Nothing is to be output except the lines from the one containing "lime brick C7:E7" through the end of the material, each reproduced exactly.

**DATA**
-*-*-

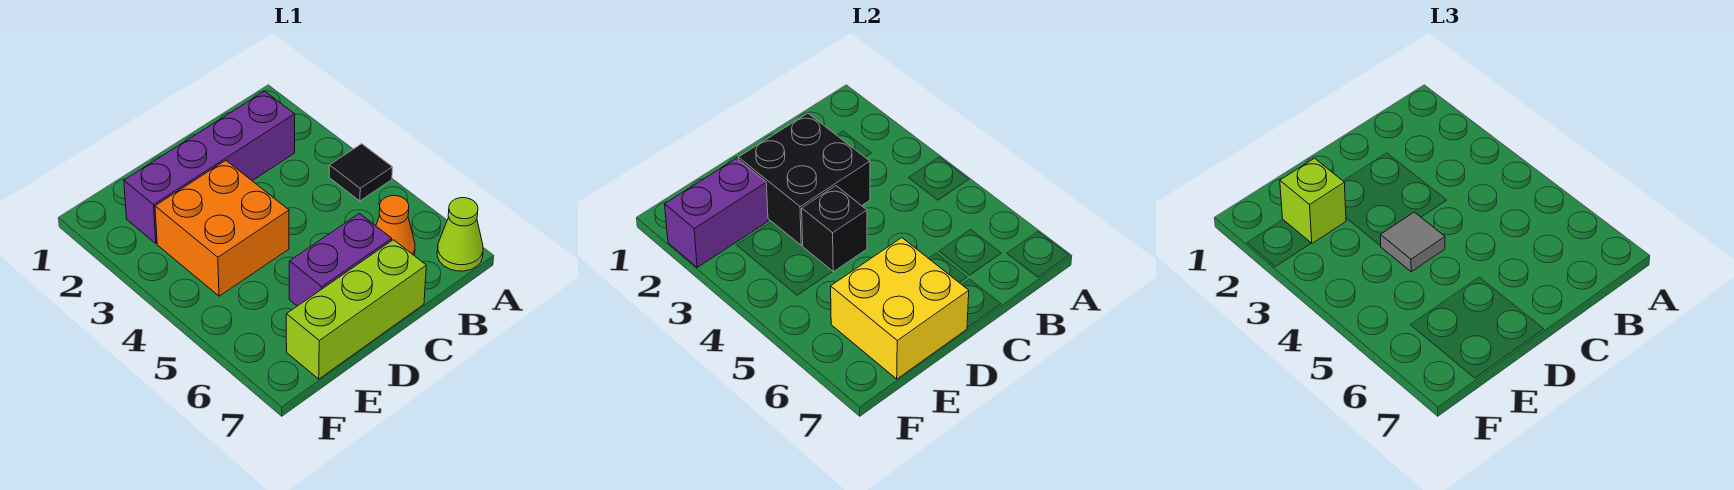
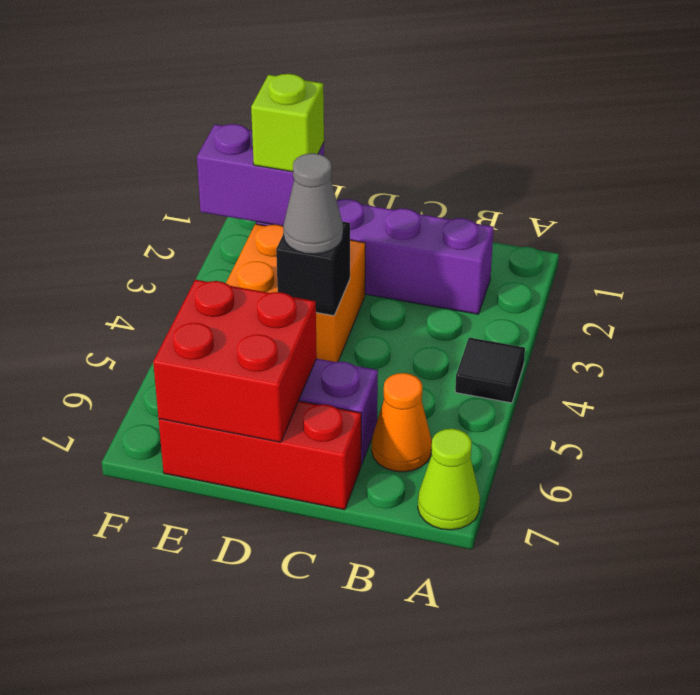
black brick C2:D3 level 2 -> none
lime brick C7:E7 level 1 -> red brick C7:E7 level 1
grey tile D4 level 3 -> grey cone D4 level 3
yellow brick D6:E7 level 2 -> red brick D6:E7 level 2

-*-*-

**RESPONSE FOR THIS EXERCISE**
lime brick C7:E7 level 1 -> red brick C7:E7 level 1
grey tile D4 level 3 -> grey cone D4 level 3
yellow brick D6:E7 level 2 -> red brick D6:E7 level 2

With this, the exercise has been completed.